(Input data)
((
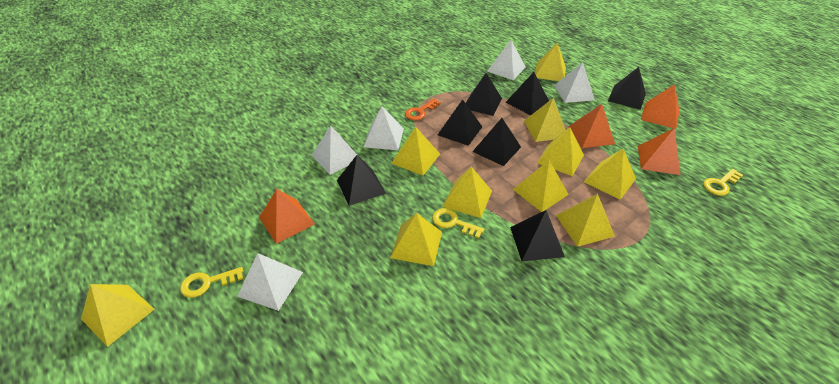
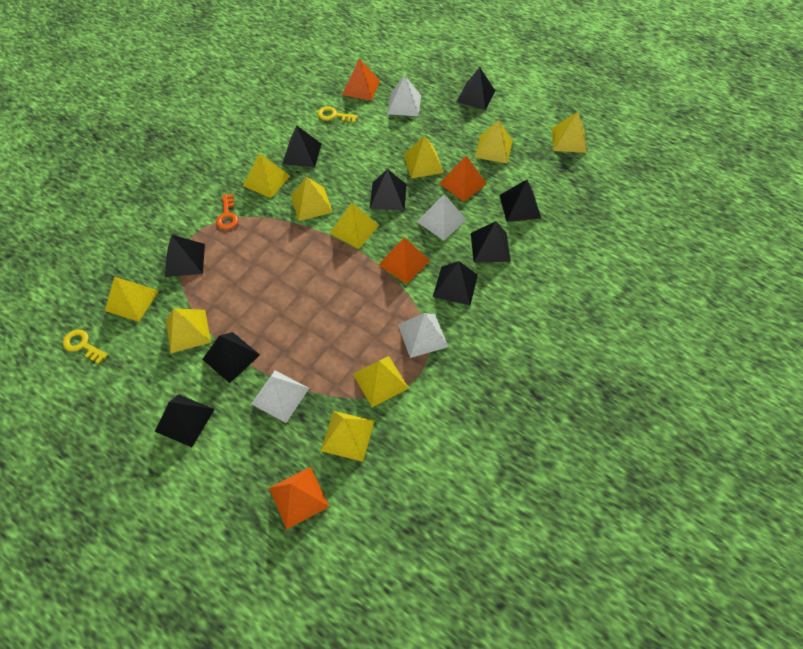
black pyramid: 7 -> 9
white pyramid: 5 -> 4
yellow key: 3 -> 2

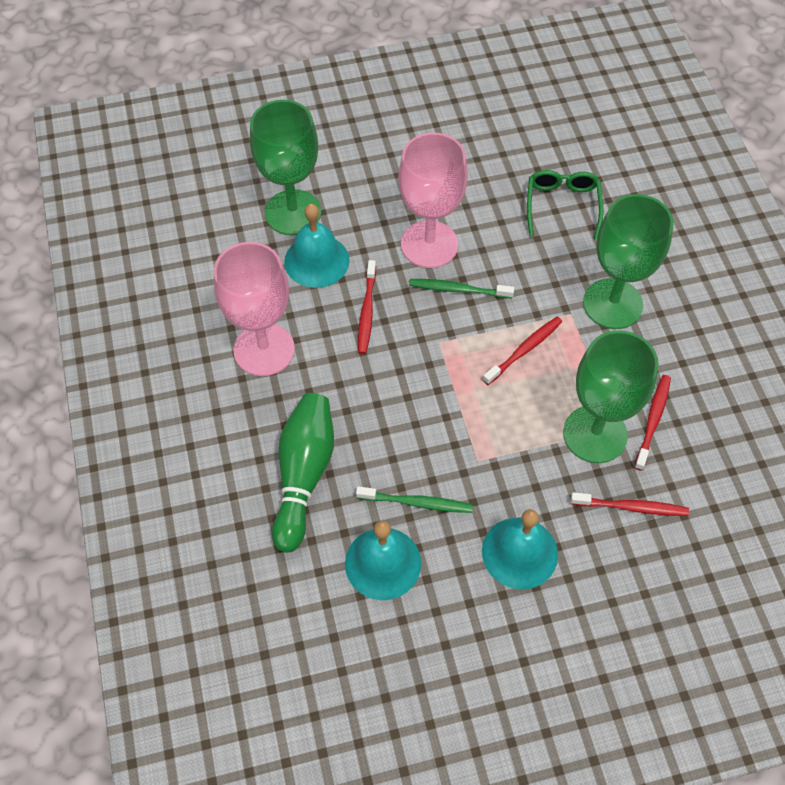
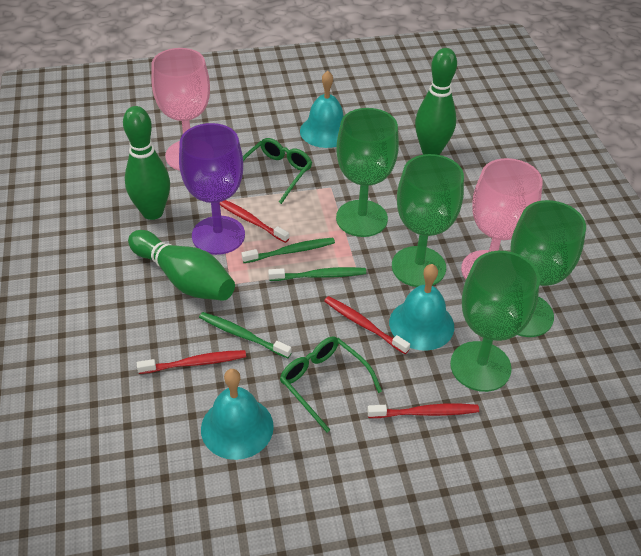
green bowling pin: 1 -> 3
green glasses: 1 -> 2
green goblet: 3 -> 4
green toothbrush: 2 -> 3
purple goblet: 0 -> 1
))
Only lines with the string "green" are wanted; please find each one in the listing and copy it.

(Completed exercise)
green bowling pin: 1 -> 3
green glasses: 1 -> 2
green goblet: 3 -> 4
green toothbrush: 2 -> 3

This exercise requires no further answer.